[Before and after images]
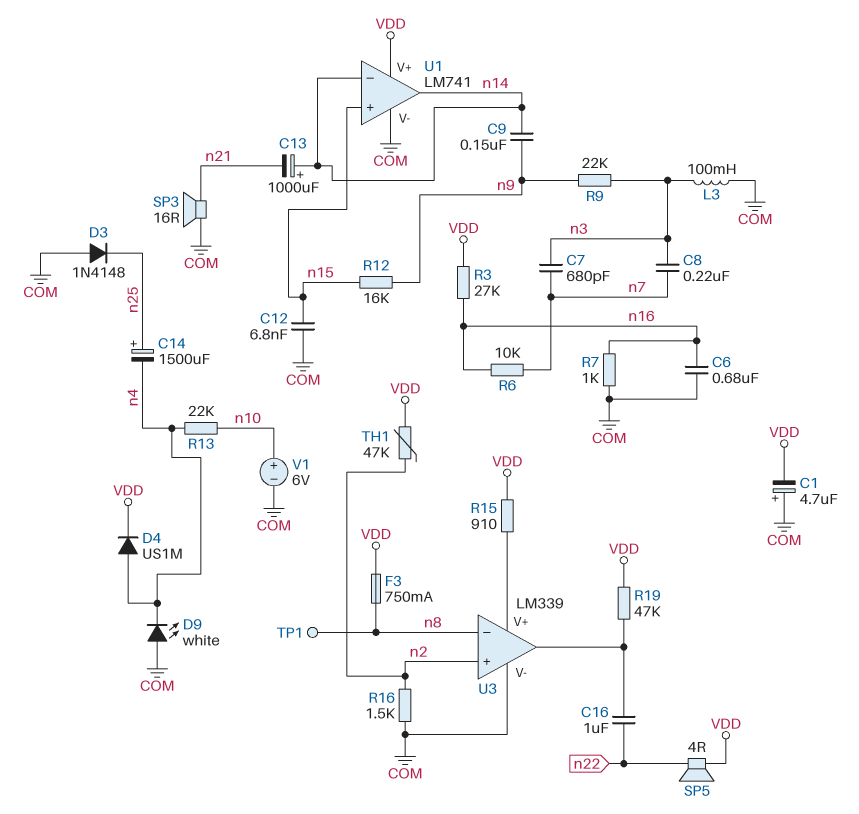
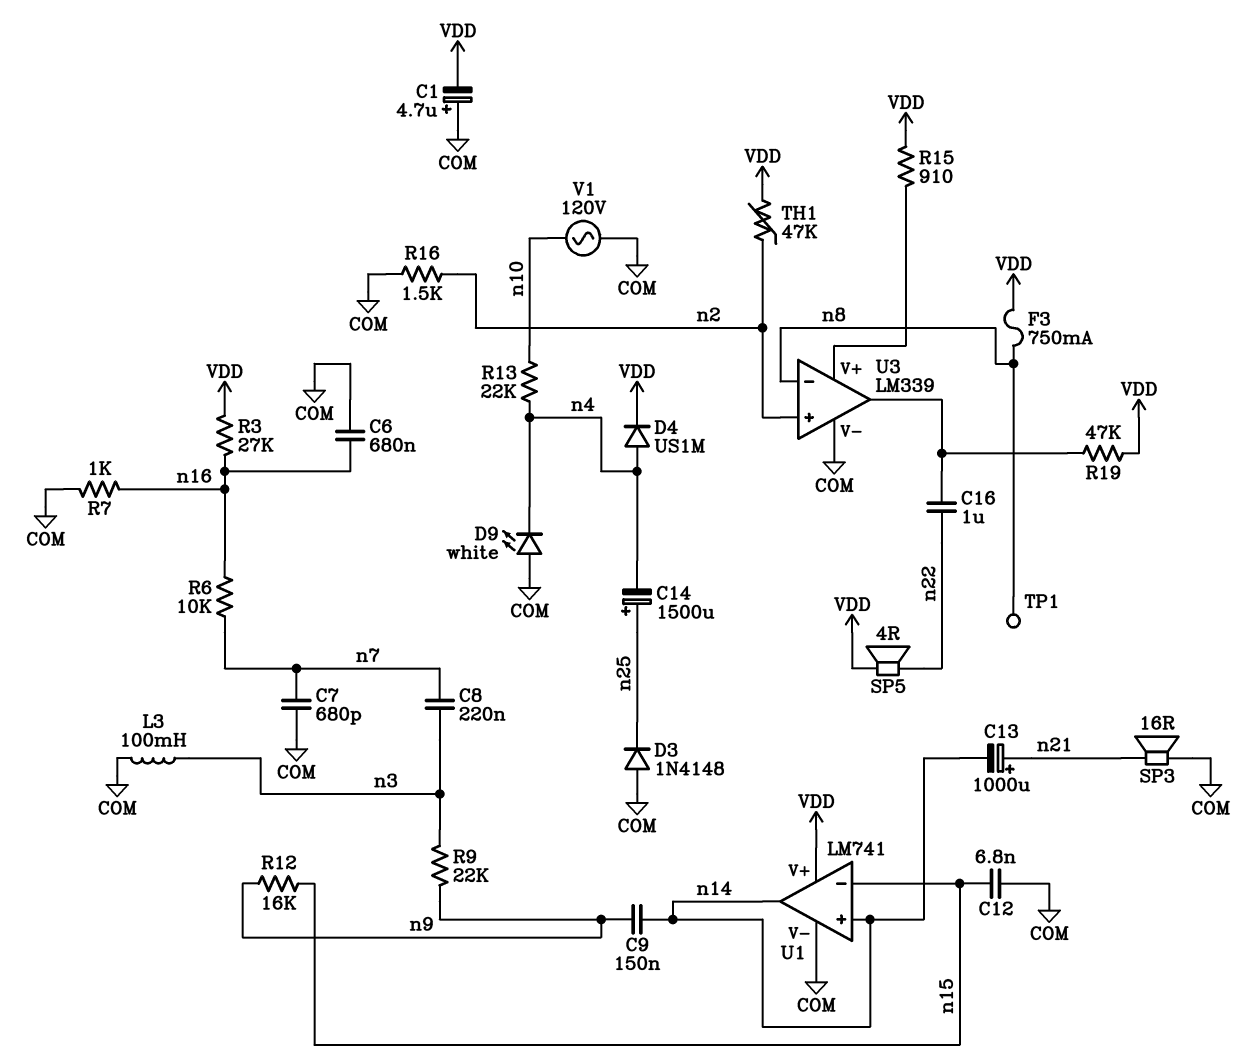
C7: 680pF (n3, n7) -> 680pF (COM, n7)
C13: 1000uF (plus n14, minus n21) -> 1000uF (plus n21, minus n14)
U1 pin in+: n15 -> n14
U1 pin in-: n14 -> n15
V1: 6V (plus n10, minus COM) -> AC 120V (COM, n10)

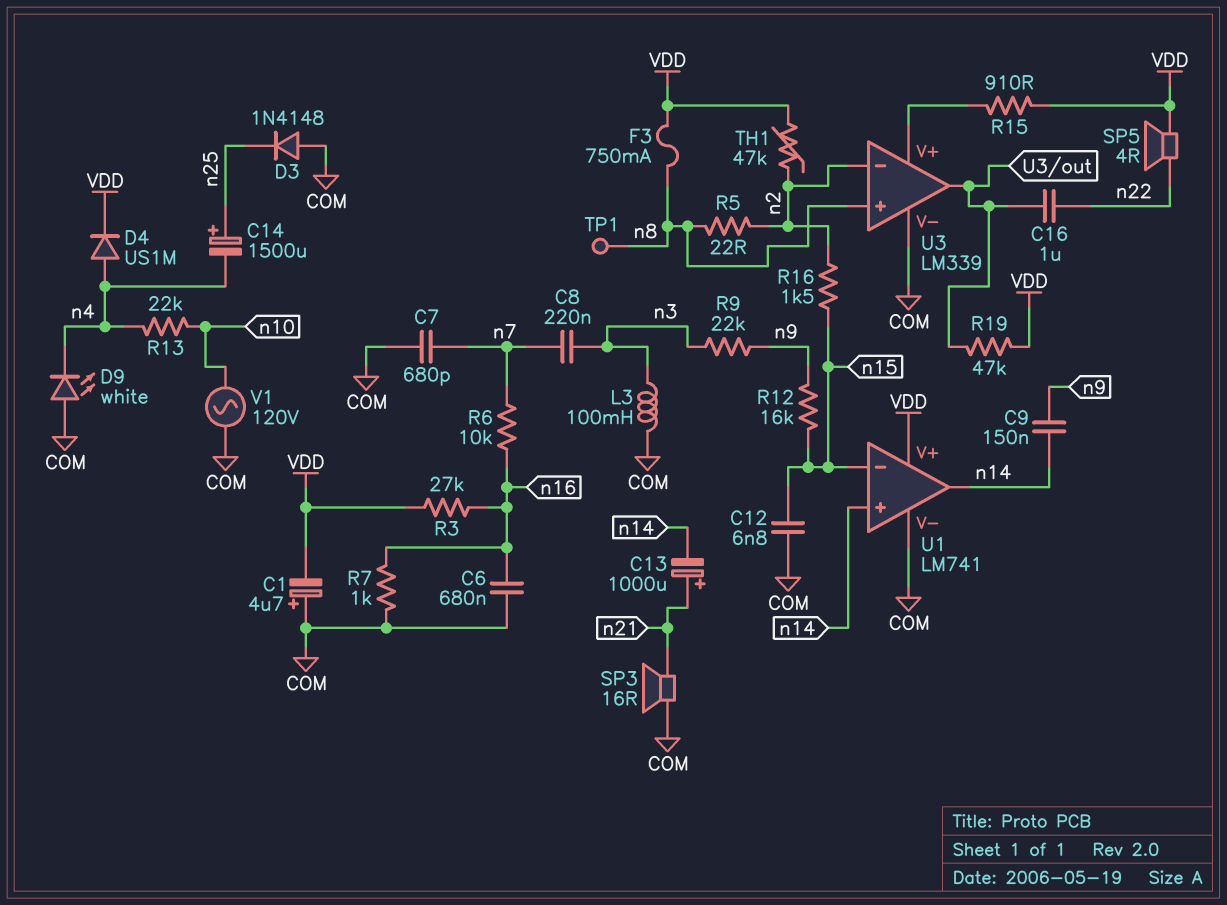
R5: none -> 22 (n2, n8)
R16: 1.5k (COM, n2) -> 1.5k (n2, n15)
U3 pin in+: n2 -> n8
U3 pin in-: n8 -> n2

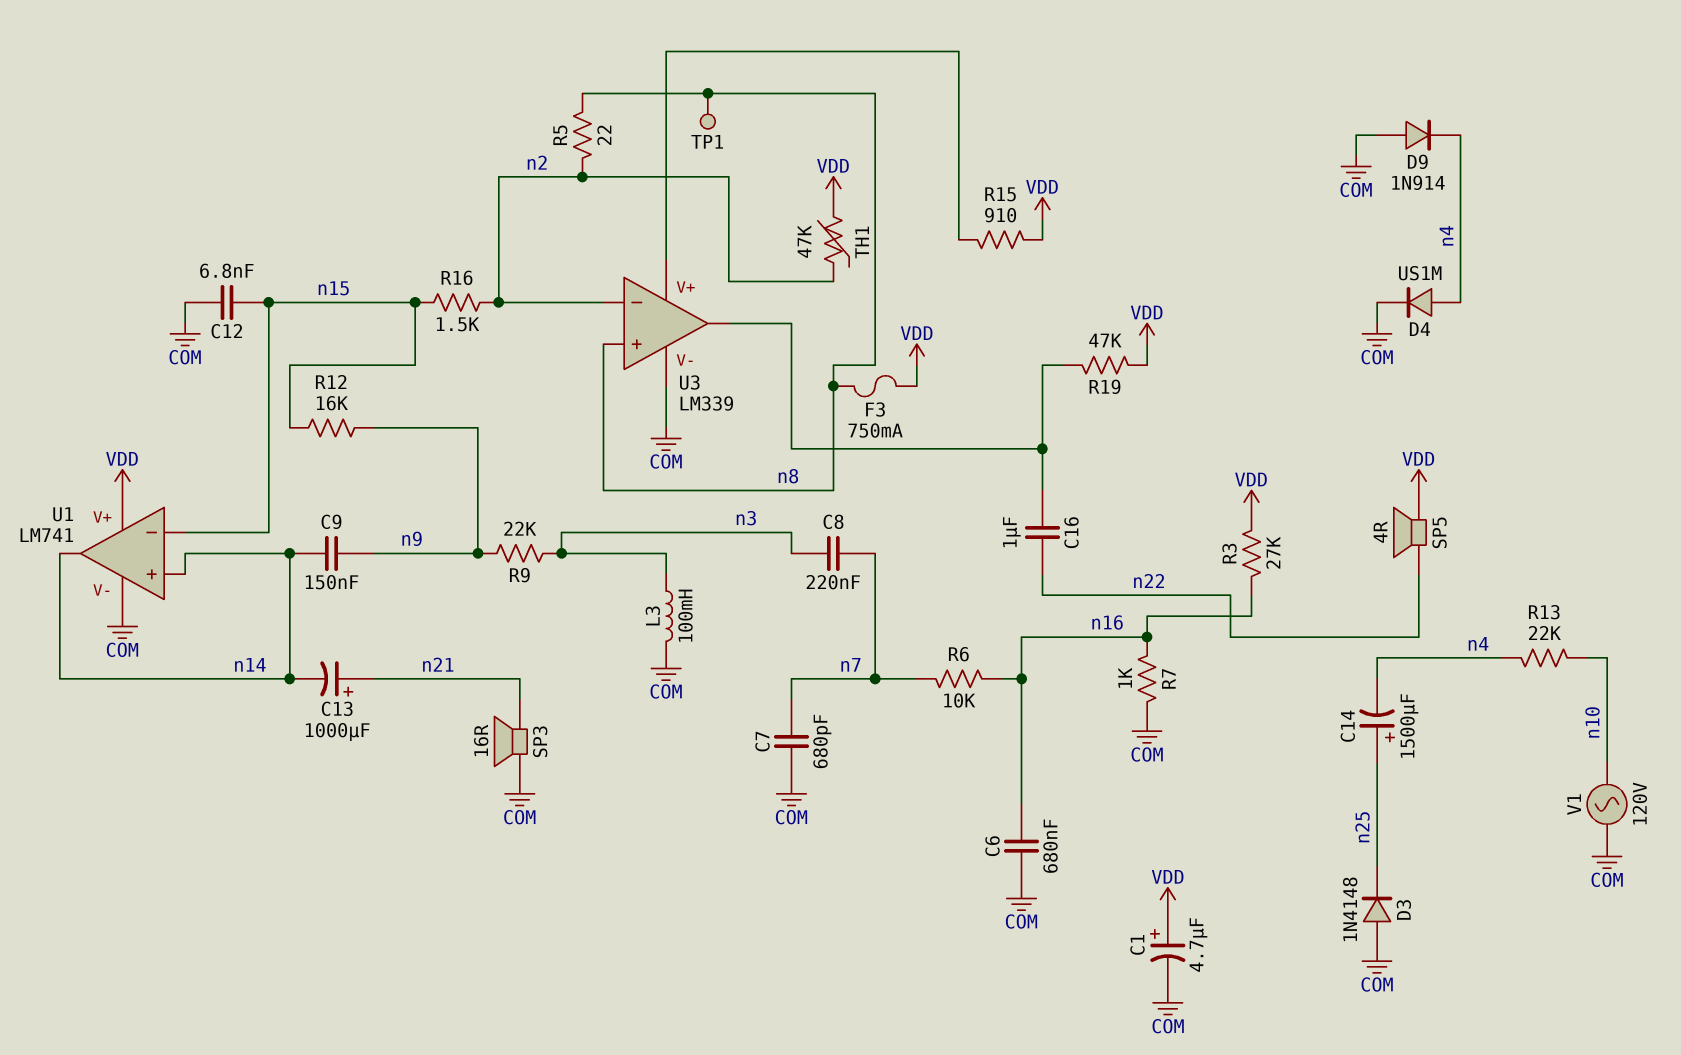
C1: 4.7uF (plus COM, minus VDD) -> 4.7uF (plus VDD, minus COM)
D4: diode US1M (A n4, K VDD) -> diode US1M (A n4, K COM)
D9: LED white (A COM, K n4) -> diode 1N914 (A COM, K n4)

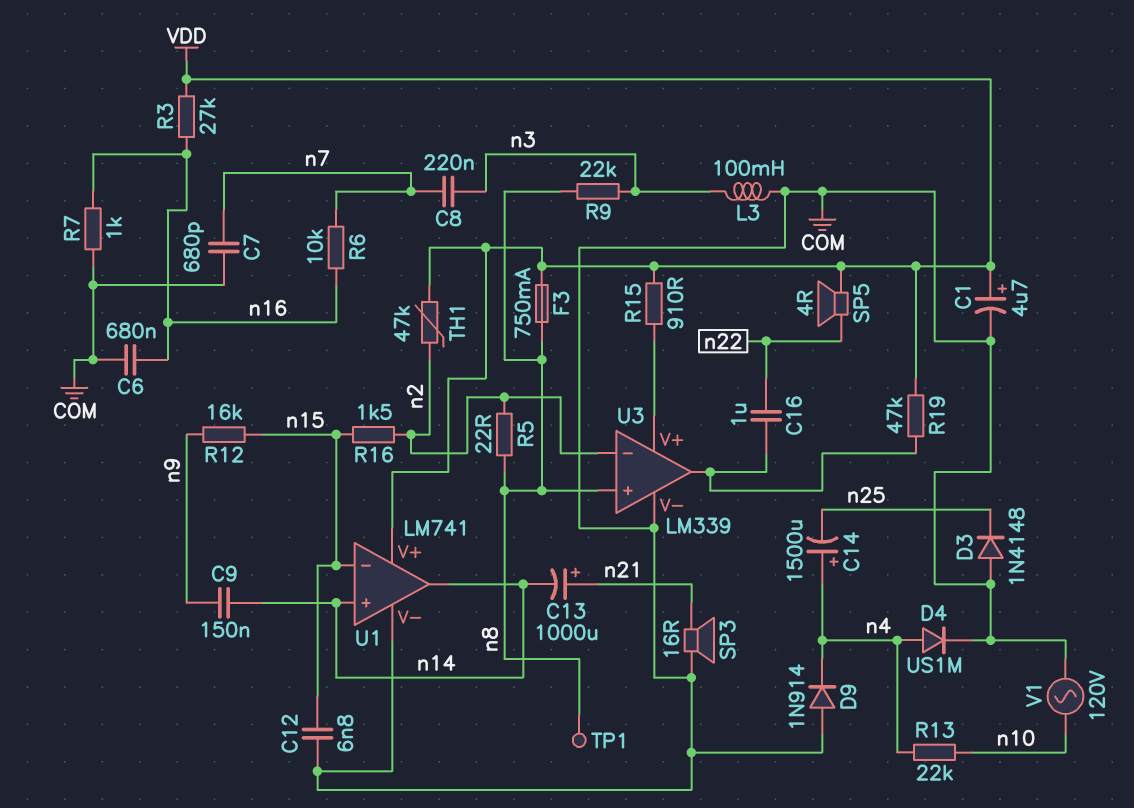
C14: 1500uF (plus n25, minus n4) -> 1500uF (plus n4, minus n25)
R9: 22k (n3, n9) -> 22k (n3, n8)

Your objective
Using the entries, return every line where the word "plus" can be found.

Result for this task
C13: 1000uF (plus n14, minus n21) -> 1000uF (plus n21, minus n14)
V1: 6V (plus n10, minus COM) -> AC 120V (COM, n10)
C1: 4.7uF (plus COM, minus VDD) -> 4.7uF (plus VDD, minus COM)
C14: 1500uF (plus n25, minus n4) -> 1500uF (plus n4, minus n25)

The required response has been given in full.